Return, unchanged, everything from the line containing "orange star at" down to the line containing "gray line at", both of those lines included.

» Records to process

----------------------------------------

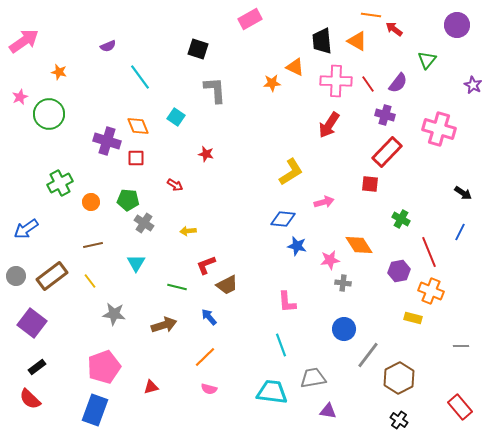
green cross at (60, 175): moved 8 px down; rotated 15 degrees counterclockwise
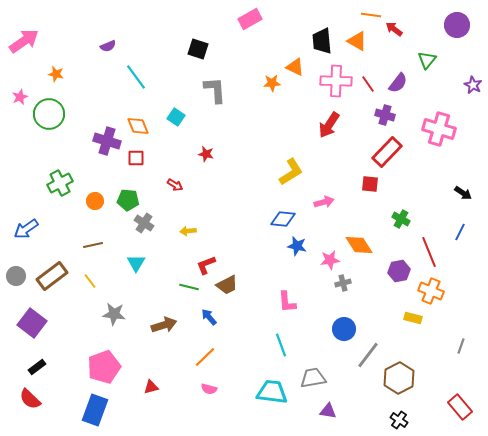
orange star at (59, 72): moved 3 px left, 2 px down
cyan line at (140, 77): moved 4 px left
orange circle at (91, 202): moved 4 px right, 1 px up
gray cross at (343, 283): rotated 21 degrees counterclockwise
green line at (177, 287): moved 12 px right
gray line at (461, 346): rotated 70 degrees counterclockwise
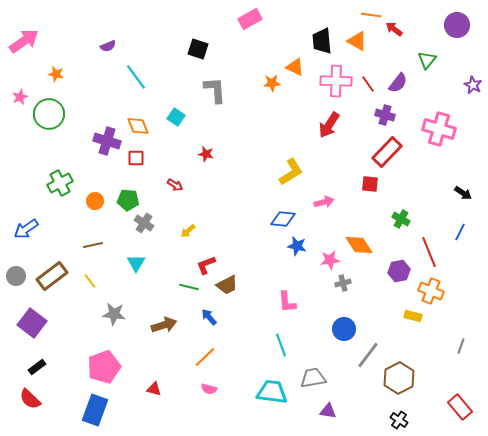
yellow arrow at (188, 231): rotated 35 degrees counterclockwise
yellow rectangle at (413, 318): moved 2 px up
red triangle at (151, 387): moved 3 px right, 2 px down; rotated 28 degrees clockwise
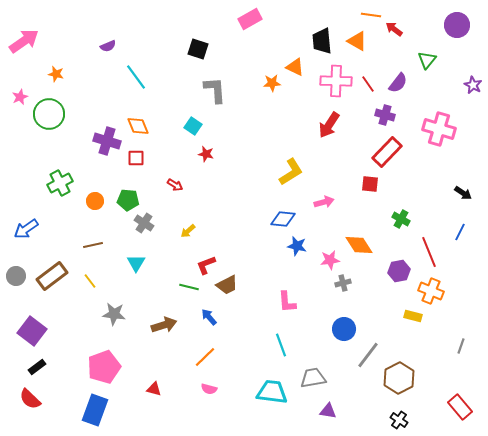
cyan square at (176, 117): moved 17 px right, 9 px down
purple square at (32, 323): moved 8 px down
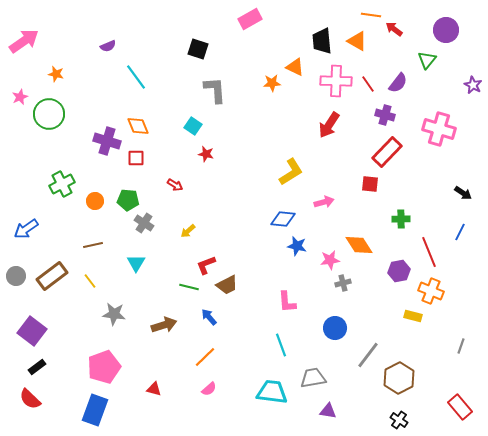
purple circle at (457, 25): moved 11 px left, 5 px down
green cross at (60, 183): moved 2 px right, 1 px down
green cross at (401, 219): rotated 30 degrees counterclockwise
blue circle at (344, 329): moved 9 px left, 1 px up
pink semicircle at (209, 389): rotated 56 degrees counterclockwise
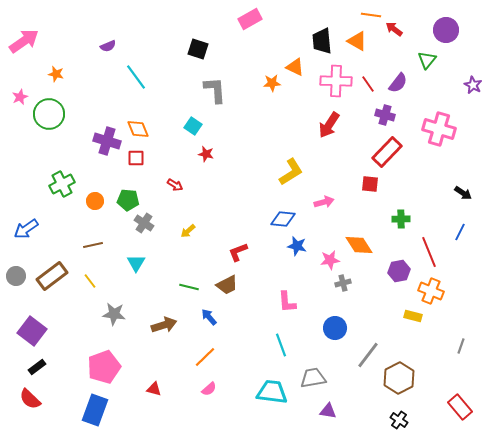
orange diamond at (138, 126): moved 3 px down
red L-shape at (206, 265): moved 32 px right, 13 px up
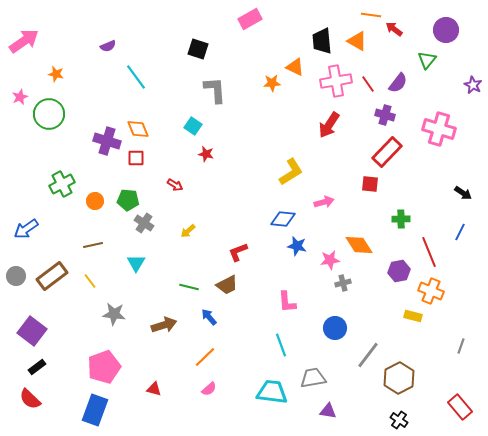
pink cross at (336, 81): rotated 12 degrees counterclockwise
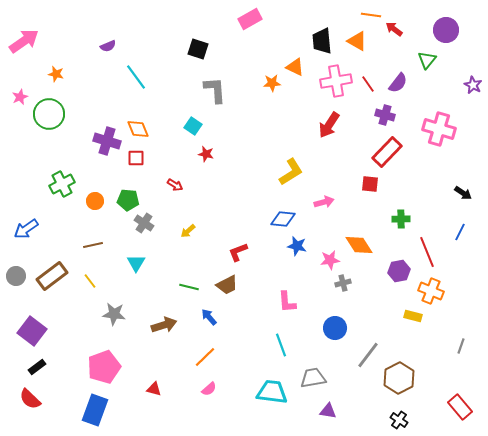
red line at (429, 252): moved 2 px left
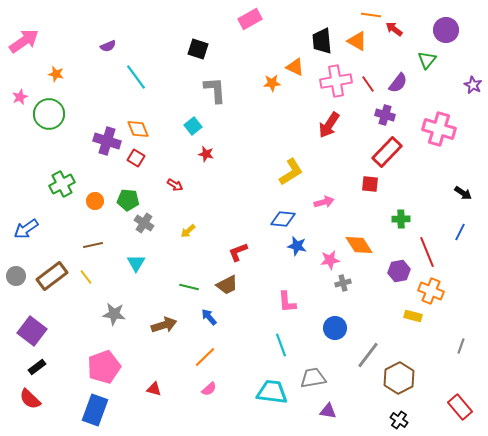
cyan square at (193, 126): rotated 18 degrees clockwise
red square at (136, 158): rotated 30 degrees clockwise
yellow line at (90, 281): moved 4 px left, 4 px up
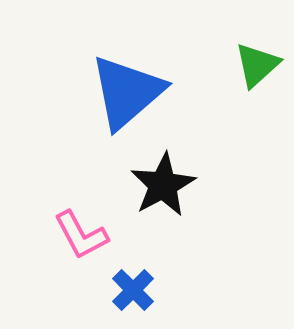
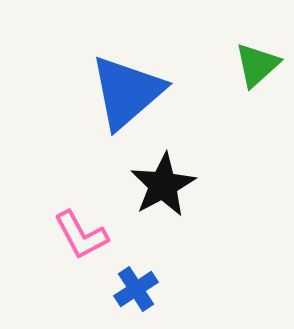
blue cross: moved 3 px right, 1 px up; rotated 12 degrees clockwise
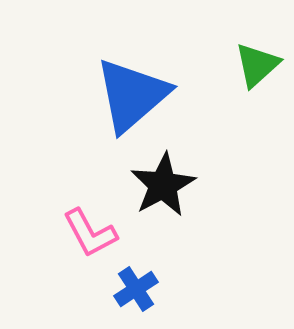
blue triangle: moved 5 px right, 3 px down
pink L-shape: moved 9 px right, 2 px up
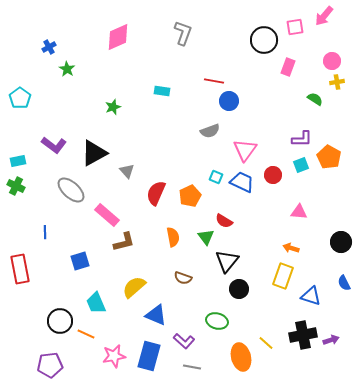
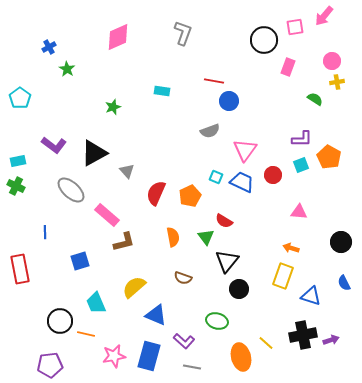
orange line at (86, 334): rotated 12 degrees counterclockwise
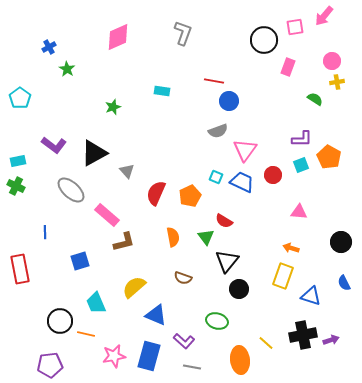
gray semicircle at (210, 131): moved 8 px right
orange ellipse at (241, 357): moved 1 px left, 3 px down; rotated 8 degrees clockwise
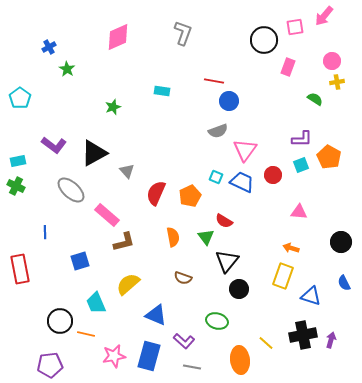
yellow semicircle at (134, 287): moved 6 px left, 3 px up
purple arrow at (331, 340): rotated 56 degrees counterclockwise
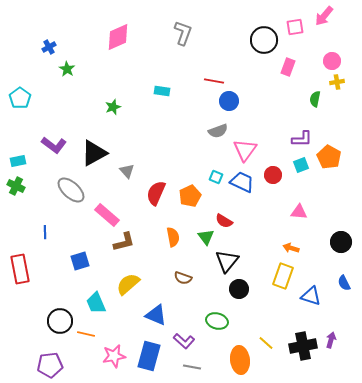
green semicircle at (315, 99): rotated 112 degrees counterclockwise
black cross at (303, 335): moved 11 px down
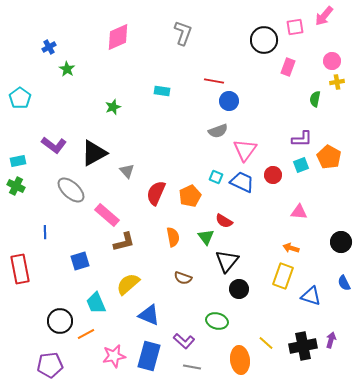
blue triangle at (156, 315): moved 7 px left
orange line at (86, 334): rotated 42 degrees counterclockwise
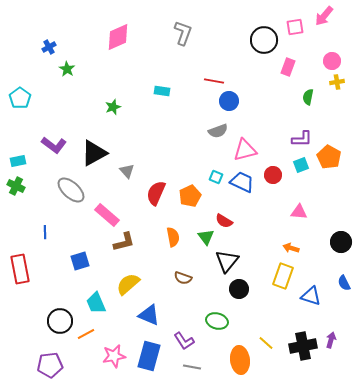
green semicircle at (315, 99): moved 7 px left, 2 px up
pink triangle at (245, 150): rotated 40 degrees clockwise
purple L-shape at (184, 341): rotated 15 degrees clockwise
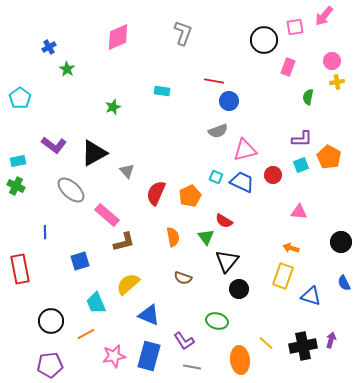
black circle at (60, 321): moved 9 px left
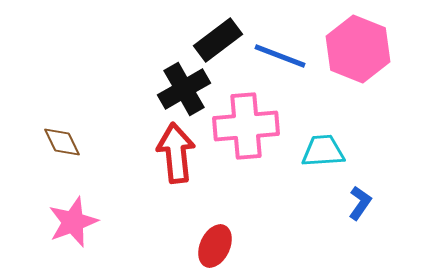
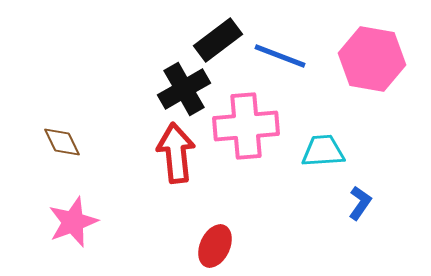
pink hexagon: moved 14 px right, 10 px down; rotated 12 degrees counterclockwise
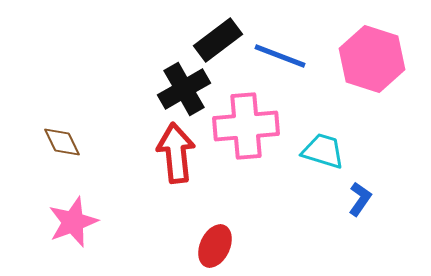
pink hexagon: rotated 8 degrees clockwise
cyan trapezoid: rotated 21 degrees clockwise
blue L-shape: moved 4 px up
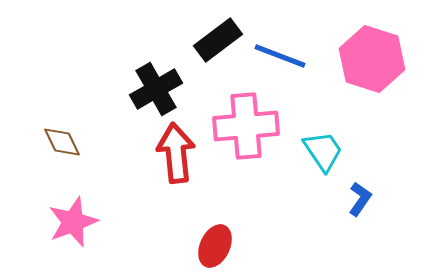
black cross: moved 28 px left
cyan trapezoid: rotated 39 degrees clockwise
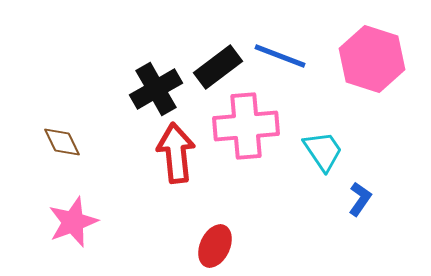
black rectangle: moved 27 px down
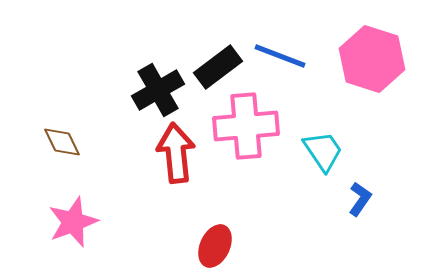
black cross: moved 2 px right, 1 px down
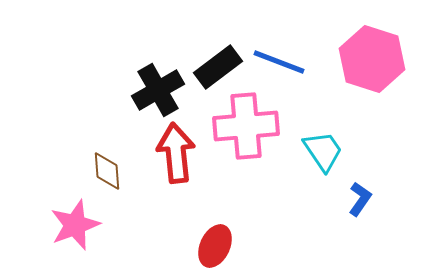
blue line: moved 1 px left, 6 px down
brown diamond: moved 45 px right, 29 px down; rotated 21 degrees clockwise
pink star: moved 2 px right, 3 px down
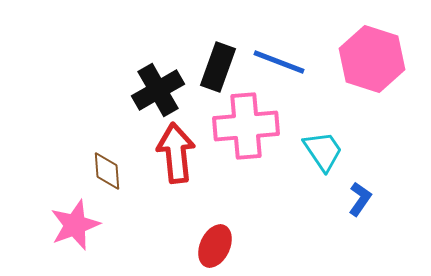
black rectangle: rotated 33 degrees counterclockwise
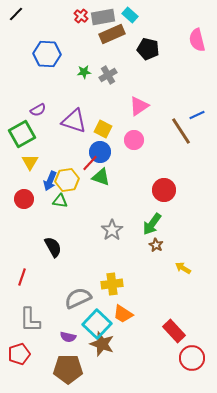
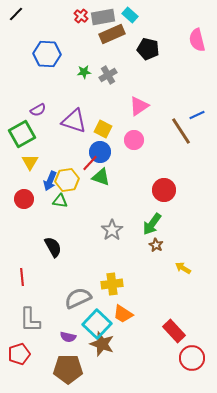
red line at (22, 277): rotated 24 degrees counterclockwise
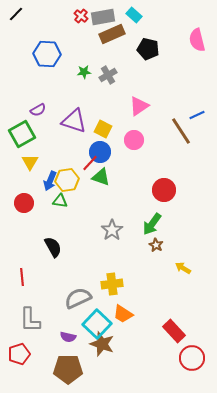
cyan rectangle at (130, 15): moved 4 px right
red circle at (24, 199): moved 4 px down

----------------------------------------

» Response for this exercise
orange star at (59, 72): moved 3 px left, 2 px down
cyan line at (140, 77): moved 4 px left
orange circle at (91, 202): moved 4 px right, 1 px up
gray cross at (343, 283): rotated 21 degrees counterclockwise
green line at (177, 287): moved 12 px right
gray line at (461, 346): rotated 70 degrees counterclockwise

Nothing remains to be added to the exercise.